*** Opening of Data under study ***

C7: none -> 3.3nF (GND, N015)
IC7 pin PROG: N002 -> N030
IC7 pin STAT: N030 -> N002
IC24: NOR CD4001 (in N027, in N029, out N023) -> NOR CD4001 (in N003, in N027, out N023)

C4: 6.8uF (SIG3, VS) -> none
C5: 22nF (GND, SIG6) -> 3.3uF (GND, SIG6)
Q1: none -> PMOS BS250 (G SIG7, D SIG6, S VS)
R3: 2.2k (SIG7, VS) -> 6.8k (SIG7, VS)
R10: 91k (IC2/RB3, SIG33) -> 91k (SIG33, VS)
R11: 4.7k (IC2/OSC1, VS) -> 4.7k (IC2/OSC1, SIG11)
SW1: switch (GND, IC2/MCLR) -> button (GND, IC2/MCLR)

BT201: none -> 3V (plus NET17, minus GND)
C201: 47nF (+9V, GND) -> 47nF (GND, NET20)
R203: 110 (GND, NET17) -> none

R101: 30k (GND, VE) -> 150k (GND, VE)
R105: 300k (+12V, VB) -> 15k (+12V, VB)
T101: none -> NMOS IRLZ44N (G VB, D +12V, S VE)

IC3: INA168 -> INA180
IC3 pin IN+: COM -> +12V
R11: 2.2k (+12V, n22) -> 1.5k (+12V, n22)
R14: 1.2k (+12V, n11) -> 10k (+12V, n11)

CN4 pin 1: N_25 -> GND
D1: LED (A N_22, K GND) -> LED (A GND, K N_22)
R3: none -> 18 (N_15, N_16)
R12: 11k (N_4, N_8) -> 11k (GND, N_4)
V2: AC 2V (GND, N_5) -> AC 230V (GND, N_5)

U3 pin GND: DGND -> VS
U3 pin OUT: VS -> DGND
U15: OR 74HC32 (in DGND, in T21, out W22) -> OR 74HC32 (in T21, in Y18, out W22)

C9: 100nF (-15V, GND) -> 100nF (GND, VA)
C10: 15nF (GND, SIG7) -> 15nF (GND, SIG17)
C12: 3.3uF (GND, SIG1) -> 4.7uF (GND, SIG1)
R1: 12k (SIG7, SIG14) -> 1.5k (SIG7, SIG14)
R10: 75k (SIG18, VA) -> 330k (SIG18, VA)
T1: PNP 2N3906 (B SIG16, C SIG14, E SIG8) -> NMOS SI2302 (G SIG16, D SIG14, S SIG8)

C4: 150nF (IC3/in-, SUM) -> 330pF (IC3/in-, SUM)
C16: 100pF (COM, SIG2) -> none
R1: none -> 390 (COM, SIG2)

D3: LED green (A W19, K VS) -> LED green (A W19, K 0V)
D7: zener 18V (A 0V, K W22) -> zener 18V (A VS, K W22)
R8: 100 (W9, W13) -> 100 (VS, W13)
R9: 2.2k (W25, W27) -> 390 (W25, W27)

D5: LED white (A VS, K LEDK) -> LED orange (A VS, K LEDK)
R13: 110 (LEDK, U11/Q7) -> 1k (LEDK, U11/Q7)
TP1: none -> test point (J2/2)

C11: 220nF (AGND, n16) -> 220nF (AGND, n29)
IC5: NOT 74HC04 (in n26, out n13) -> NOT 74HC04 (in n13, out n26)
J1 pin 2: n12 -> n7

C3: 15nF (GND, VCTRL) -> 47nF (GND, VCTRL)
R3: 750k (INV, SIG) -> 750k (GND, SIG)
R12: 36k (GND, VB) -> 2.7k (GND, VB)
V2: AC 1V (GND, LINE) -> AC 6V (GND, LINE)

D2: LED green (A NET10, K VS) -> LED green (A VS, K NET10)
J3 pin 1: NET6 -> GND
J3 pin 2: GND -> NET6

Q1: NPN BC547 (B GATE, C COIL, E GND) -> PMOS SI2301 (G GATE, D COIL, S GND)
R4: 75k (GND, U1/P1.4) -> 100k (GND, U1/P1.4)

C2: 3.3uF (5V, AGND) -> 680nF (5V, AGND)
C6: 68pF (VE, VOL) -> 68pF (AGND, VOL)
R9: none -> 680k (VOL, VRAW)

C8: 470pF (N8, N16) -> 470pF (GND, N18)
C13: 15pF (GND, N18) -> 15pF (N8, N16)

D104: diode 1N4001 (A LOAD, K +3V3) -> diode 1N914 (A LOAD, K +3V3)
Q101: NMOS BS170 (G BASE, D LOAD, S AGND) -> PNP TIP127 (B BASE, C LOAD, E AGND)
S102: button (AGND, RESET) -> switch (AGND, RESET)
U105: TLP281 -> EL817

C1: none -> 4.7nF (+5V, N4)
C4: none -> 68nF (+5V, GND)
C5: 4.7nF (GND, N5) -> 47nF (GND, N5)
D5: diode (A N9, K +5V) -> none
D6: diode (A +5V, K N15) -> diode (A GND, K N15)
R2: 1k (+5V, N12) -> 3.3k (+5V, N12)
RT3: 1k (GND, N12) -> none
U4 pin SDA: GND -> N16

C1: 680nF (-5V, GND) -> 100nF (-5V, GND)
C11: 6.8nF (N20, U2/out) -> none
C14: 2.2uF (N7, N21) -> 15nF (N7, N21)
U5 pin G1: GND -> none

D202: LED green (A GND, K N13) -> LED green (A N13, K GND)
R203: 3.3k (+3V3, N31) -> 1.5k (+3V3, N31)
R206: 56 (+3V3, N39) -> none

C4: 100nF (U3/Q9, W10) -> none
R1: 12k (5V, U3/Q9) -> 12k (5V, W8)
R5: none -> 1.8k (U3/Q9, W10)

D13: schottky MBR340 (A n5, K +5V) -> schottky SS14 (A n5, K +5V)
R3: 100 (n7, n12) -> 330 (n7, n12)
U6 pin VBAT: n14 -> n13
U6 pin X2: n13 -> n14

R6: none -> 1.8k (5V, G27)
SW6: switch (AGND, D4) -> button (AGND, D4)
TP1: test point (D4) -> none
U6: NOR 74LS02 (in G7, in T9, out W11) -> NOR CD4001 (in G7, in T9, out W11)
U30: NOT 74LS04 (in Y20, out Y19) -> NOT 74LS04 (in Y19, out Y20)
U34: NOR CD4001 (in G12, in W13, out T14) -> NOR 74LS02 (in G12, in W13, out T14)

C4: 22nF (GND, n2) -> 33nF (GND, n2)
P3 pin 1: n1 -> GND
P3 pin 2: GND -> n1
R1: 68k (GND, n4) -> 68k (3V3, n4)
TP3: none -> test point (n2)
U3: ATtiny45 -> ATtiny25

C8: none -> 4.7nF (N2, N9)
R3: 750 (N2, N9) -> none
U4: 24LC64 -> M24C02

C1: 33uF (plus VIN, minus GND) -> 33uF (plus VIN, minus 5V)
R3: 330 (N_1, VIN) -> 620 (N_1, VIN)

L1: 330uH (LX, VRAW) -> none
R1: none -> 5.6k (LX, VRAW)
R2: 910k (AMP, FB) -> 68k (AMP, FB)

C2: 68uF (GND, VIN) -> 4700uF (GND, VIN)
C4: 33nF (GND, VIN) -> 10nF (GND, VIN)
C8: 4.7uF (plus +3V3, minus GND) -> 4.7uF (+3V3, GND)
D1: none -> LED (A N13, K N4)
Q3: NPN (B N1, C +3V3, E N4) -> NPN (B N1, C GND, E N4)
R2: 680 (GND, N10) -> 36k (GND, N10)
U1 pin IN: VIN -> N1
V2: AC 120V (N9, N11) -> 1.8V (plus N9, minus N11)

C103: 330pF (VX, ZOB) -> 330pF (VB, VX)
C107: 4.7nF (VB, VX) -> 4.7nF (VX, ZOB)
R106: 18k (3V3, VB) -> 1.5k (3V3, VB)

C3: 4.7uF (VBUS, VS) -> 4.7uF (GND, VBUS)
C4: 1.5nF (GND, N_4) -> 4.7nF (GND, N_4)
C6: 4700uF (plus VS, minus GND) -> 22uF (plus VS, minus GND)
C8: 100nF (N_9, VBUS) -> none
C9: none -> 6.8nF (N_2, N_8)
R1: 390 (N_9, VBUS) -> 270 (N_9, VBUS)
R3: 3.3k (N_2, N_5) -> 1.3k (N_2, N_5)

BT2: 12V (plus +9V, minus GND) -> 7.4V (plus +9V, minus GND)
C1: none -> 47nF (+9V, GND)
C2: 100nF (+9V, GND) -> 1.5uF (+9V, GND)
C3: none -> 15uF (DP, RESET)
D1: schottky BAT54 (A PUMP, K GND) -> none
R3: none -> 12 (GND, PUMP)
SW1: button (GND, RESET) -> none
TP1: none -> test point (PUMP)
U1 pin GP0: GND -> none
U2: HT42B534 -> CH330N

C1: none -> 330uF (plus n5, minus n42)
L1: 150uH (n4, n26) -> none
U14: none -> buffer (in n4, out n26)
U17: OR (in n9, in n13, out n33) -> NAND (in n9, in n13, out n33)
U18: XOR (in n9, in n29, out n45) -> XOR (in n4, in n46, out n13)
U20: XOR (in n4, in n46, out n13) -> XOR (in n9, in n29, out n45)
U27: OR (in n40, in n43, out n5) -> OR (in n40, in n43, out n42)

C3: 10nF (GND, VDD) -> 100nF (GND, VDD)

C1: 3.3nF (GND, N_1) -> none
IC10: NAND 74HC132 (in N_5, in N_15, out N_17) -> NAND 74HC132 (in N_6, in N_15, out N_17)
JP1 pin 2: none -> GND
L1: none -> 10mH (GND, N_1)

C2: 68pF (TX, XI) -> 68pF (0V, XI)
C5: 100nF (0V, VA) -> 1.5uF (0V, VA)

*** Close of Data under study ***

◆ **Required action**
From the line that has "D3: LED green" through the line that has "R5: none -> 1.8k (U3/Q9, W10)", copy every line exactly as it appears above, and leave out all others.

◆ **Exercise output**
D3: LED green (A W19, K VS) -> LED green (A W19, K 0V)
D7: zener 18V (A 0V, K W22) -> zener 18V (A VS, K W22)
R8: 100 (W9, W13) -> 100 (VS, W13)
R9: 2.2k (W25, W27) -> 390 (W25, W27)

D5: LED white (A VS, K LEDK) -> LED orange (A VS, K LEDK)
R13: 110 (LEDK, U11/Q7) -> 1k (LEDK, U11/Q7)
TP1: none -> test point (J2/2)

C11: 220nF (AGND, n16) -> 220nF (AGND, n29)
IC5: NOT 74HC04 (in n26, out n13) -> NOT 74HC04 (in n13, out n26)
J1 pin 2: n12 -> n7

C3: 15nF (GND, VCTRL) -> 47nF (GND, VCTRL)
R3: 750k (INV, SIG) -> 750k (GND, SIG)
R12: 36k (GND, VB) -> 2.7k (GND, VB)
V2: AC 1V (GND, LINE) -> AC 6V (GND, LINE)

D2: LED green (A NET10, K VS) -> LED green (A VS, K NET10)
J3 pin 1: NET6 -> GND
J3 pin 2: GND -> NET6

Q1: NPN BC547 (B GATE, C COIL, E GND) -> PMOS SI2301 (G GATE, D COIL, S GND)
R4: 75k (GND, U1/P1.4) -> 100k (GND, U1/P1.4)

C2: 3.3uF (5V, AGND) -> 680nF (5V, AGND)
C6: 68pF (VE, VOL) -> 68pF (AGND, VOL)
R9: none -> 680k (VOL, VRAW)

C8: 470pF (N8, N16) -> 470pF (GND, N18)
C13: 15pF (GND, N18) -> 15pF (N8, N16)

D104: diode 1N4001 (A LOAD, K +3V3) -> diode 1N914 (A LOAD, K +3V3)
Q101: NMOS BS170 (G BASE, D LOAD, S AGND) -> PNP TIP127 (B BASE, C LOAD, E AGND)
S102: button (AGND, RESET) -> switch (AGND, RESET)
U105: TLP281 -> EL817

C1: none -> 4.7nF (+5V, N4)
C4: none -> 68nF (+5V, GND)
C5: 4.7nF (GND, N5) -> 47nF (GND, N5)
D5: diode (A N9, K +5V) -> none
D6: diode (A +5V, K N15) -> diode (A GND, K N15)
R2: 1k (+5V, N12) -> 3.3k (+5V, N12)
RT3: 1k (GND, N12) -> none
U4 pin SDA: GND -> N16

C1: 680nF (-5V, GND) -> 100nF (-5V, GND)
C11: 6.8nF (N20, U2/out) -> none
C14: 2.2uF (N7, N21) -> 15nF (N7, N21)
U5 pin G1: GND -> none

D202: LED green (A GND, K N13) -> LED green (A N13, K GND)
R203: 3.3k (+3V3, N31) -> 1.5k (+3V3, N31)
R206: 56 (+3V3, N39) -> none

C4: 100nF (U3/Q9, W10) -> none
R1: 12k (5V, U3/Q9) -> 12k (5V, W8)
R5: none -> 1.8k (U3/Q9, W10)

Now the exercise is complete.